▸ Exercise brief
Output the listing word for word, minus pictures.

Available data Block Start

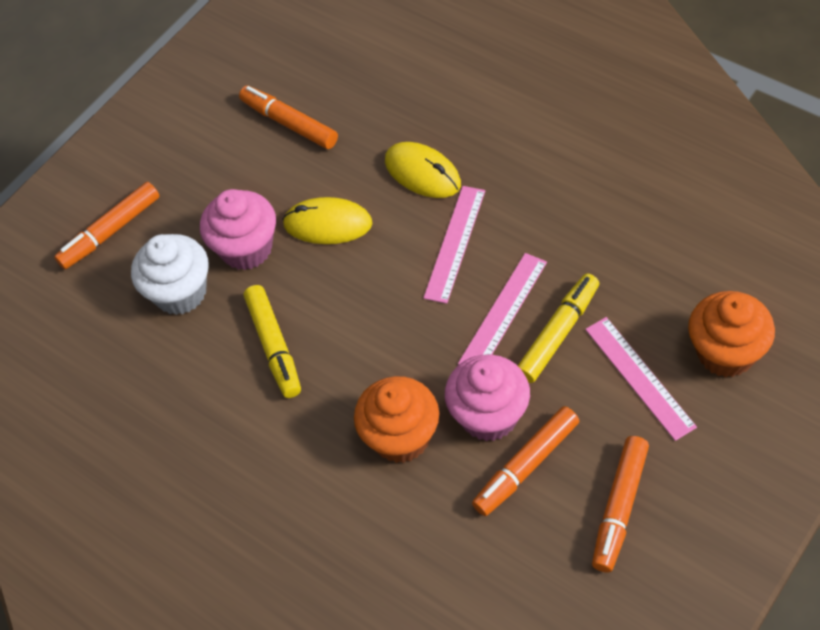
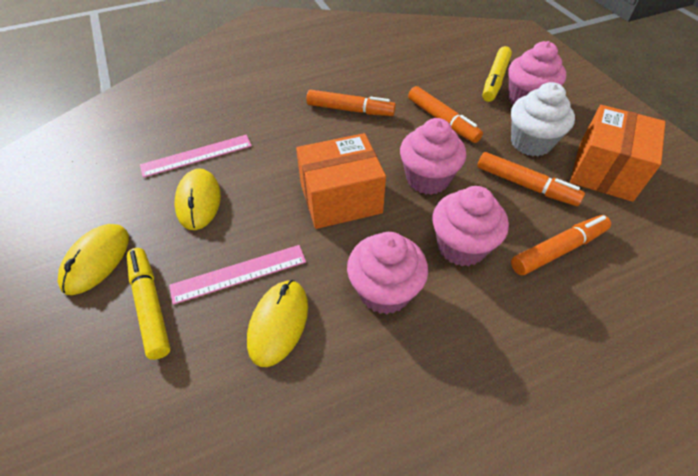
orange box: 0 -> 2
orange cupcake: 2 -> 0
pink cupcake: 2 -> 4
pink ruler: 3 -> 2
yellow mouse: 2 -> 3

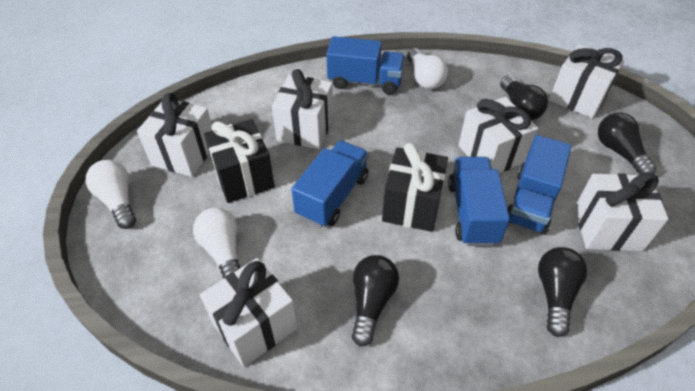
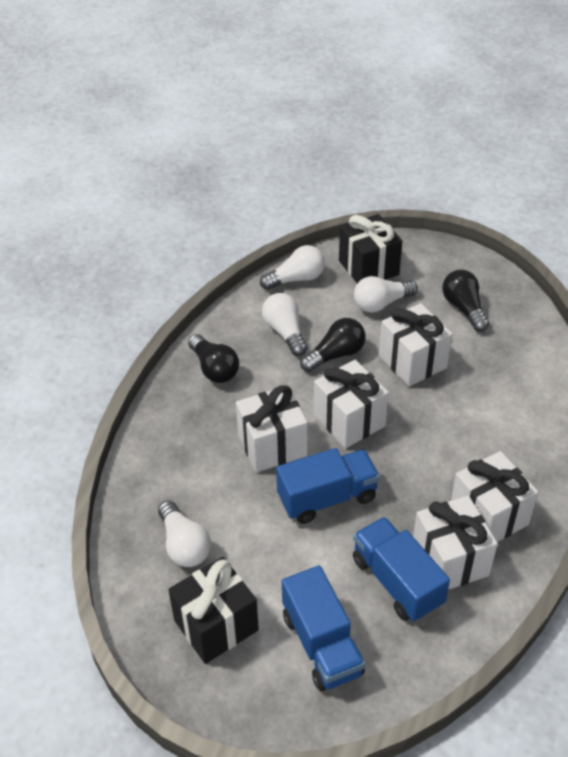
black light bulb: 4 -> 3
blue truck: 4 -> 3
white gift: 6 -> 5
white light bulb: 3 -> 4

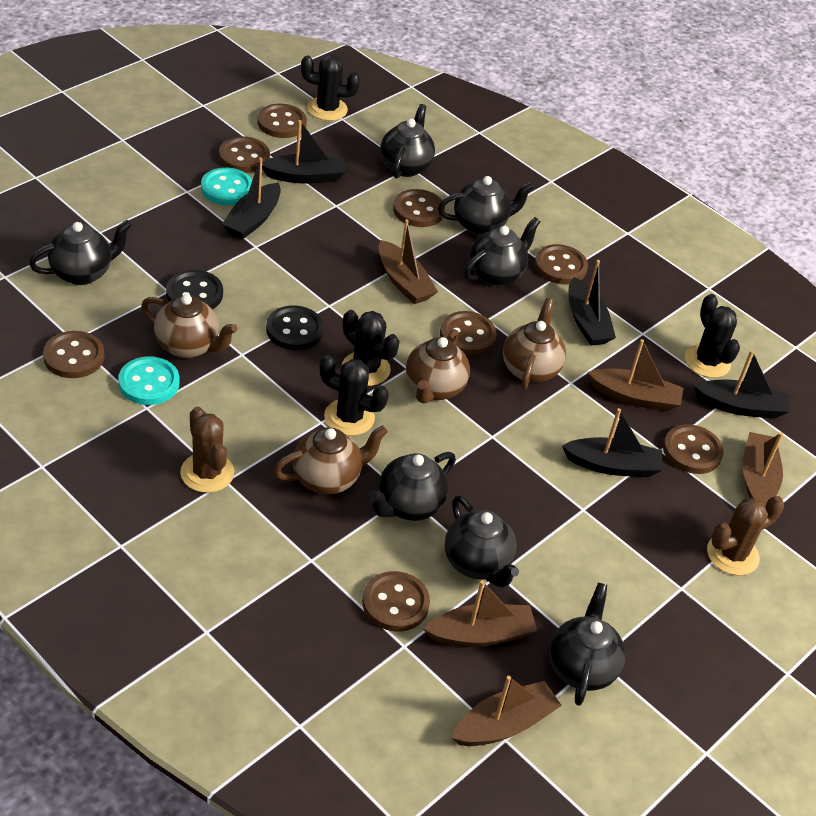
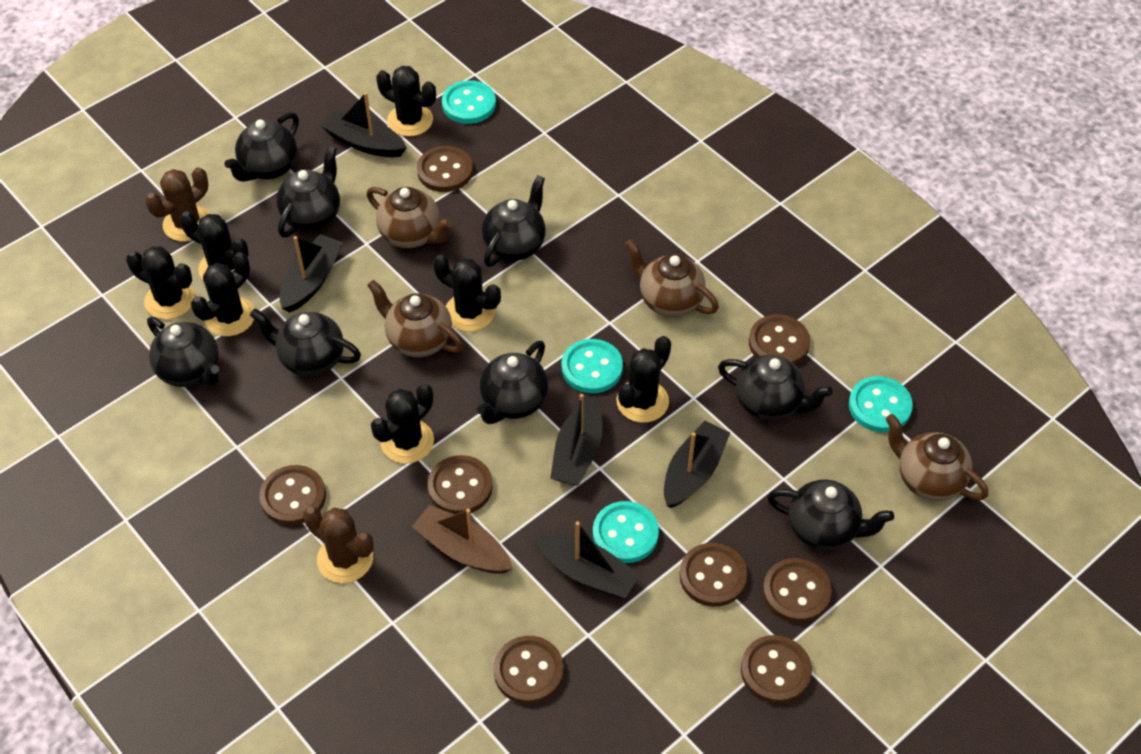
black button: 2 -> 0
black cactus: 4 -> 7
black teapot: 7 -> 8
brown boat: 5 -> 1
turquoise button: 2 -> 4

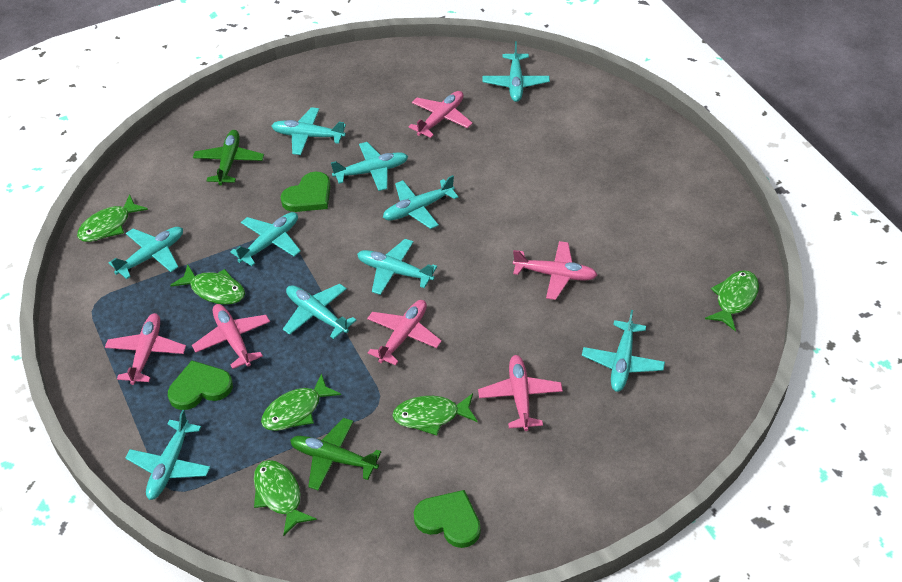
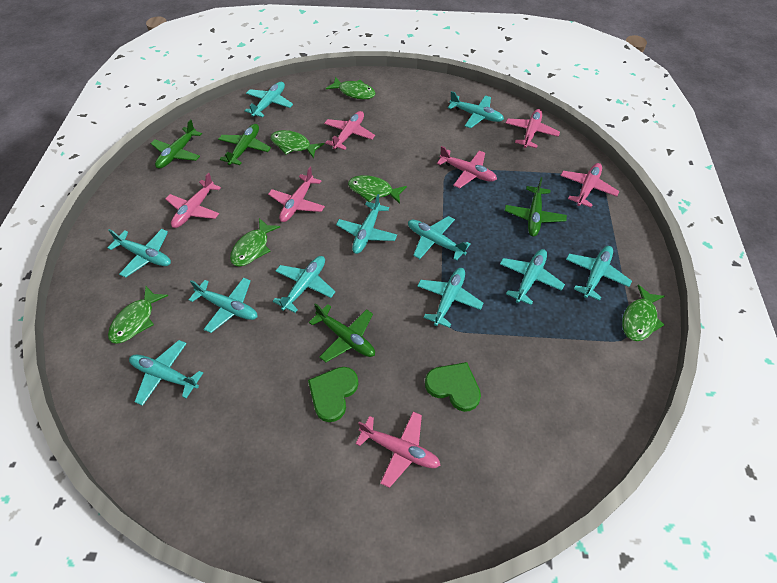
green heart: 3 -> 2
green plane: 2 -> 4
pink plane: 6 -> 7
turquoise plane: 10 -> 11

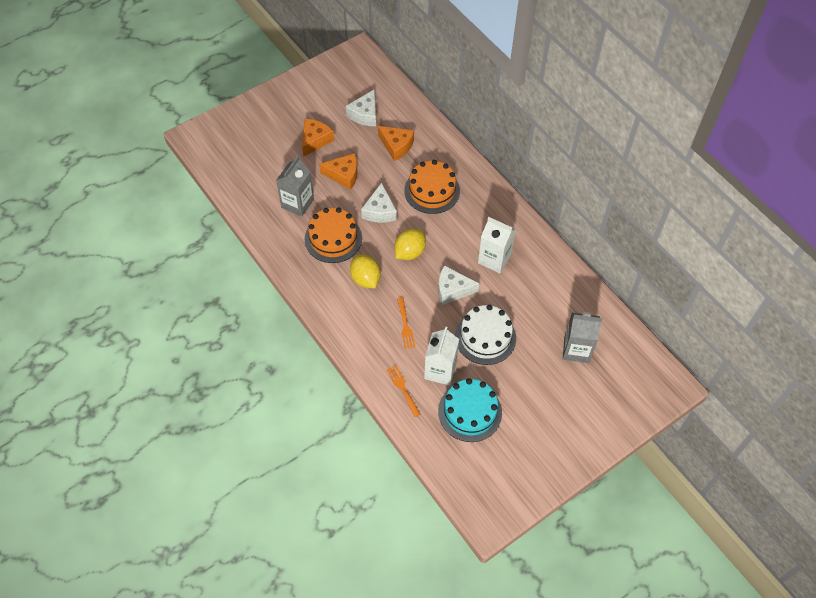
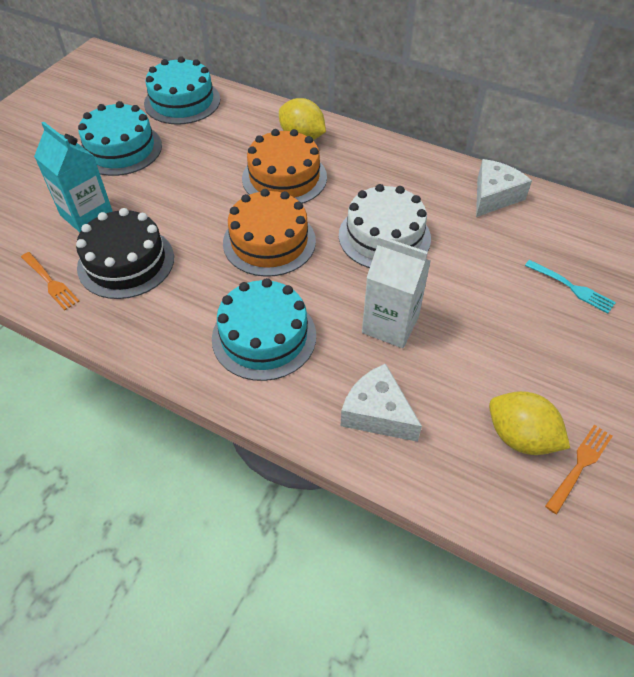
black cake: 0 -> 1
grey carton: 2 -> 0
orange cheese: 3 -> 0
turquoise cake: 1 -> 3
turquoise carton: 0 -> 1
turquoise fork: 0 -> 1
white carton: 2 -> 1
white cheese: 3 -> 2

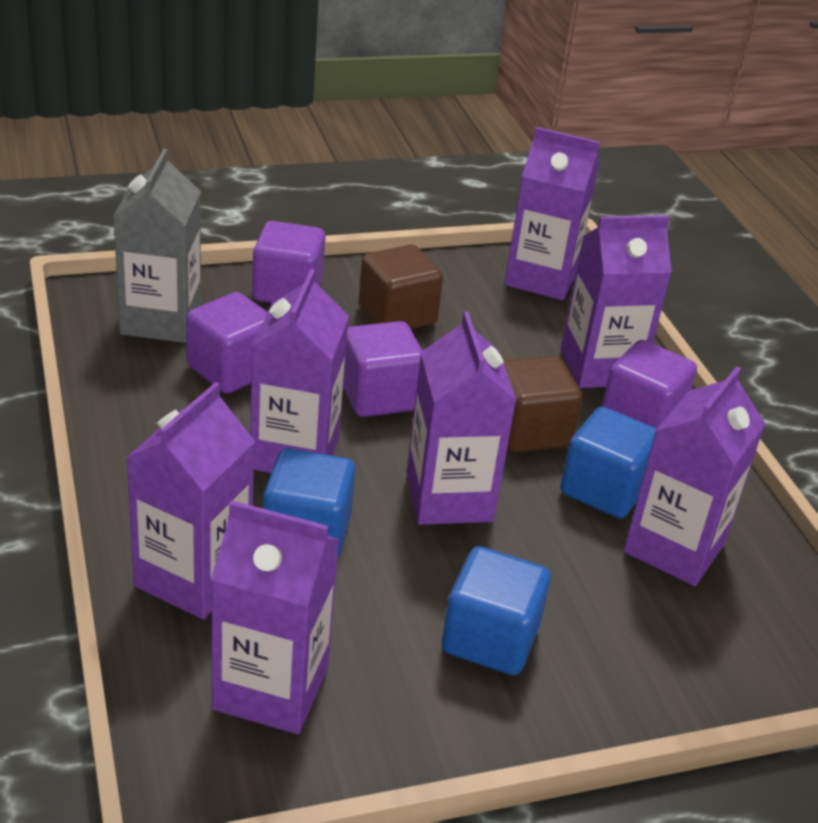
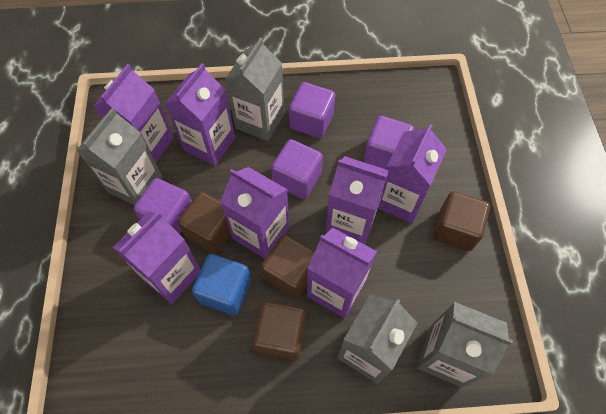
blue cube: 3 -> 1
brown cube: 2 -> 4
grey carton: 1 -> 4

Available data Block End

▸ Answer section
orange box: 0 -> 2
orange cupcake: 2 -> 0
pink cupcake: 2 -> 4
pink ruler: 3 -> 2
yellow mouse: 2 -> 3

black light bulb: 4 -> 3
blue truck: 4 -> 3
white gift: 6 -> 5
white light bulb: 3 -> 4

black button: 2 -> 0
black cactus: 4 -> 7
black teapot: 7 -> 8
brown boat: 5 -> 1
turquoise button: 2 -> 4

green heart: 3 -> 2
green plane: 2 -> 4
pink plane: 6 -> 7
turquoise plane: 10 -> 11

black cake: 0 -> 1
grey carton: 2 -> 0
orange cheese: 3 -> 0
turquoise cake: 1 -> 3
turquoise carton: 0 -> 1
turquoise fork: 0 -> 1
white carton: 2 -> 1
white cheese: 3 -> 2

blue cube: 3 -> 1
brown cube: 2 -> 4
grey carton: 1 -> 4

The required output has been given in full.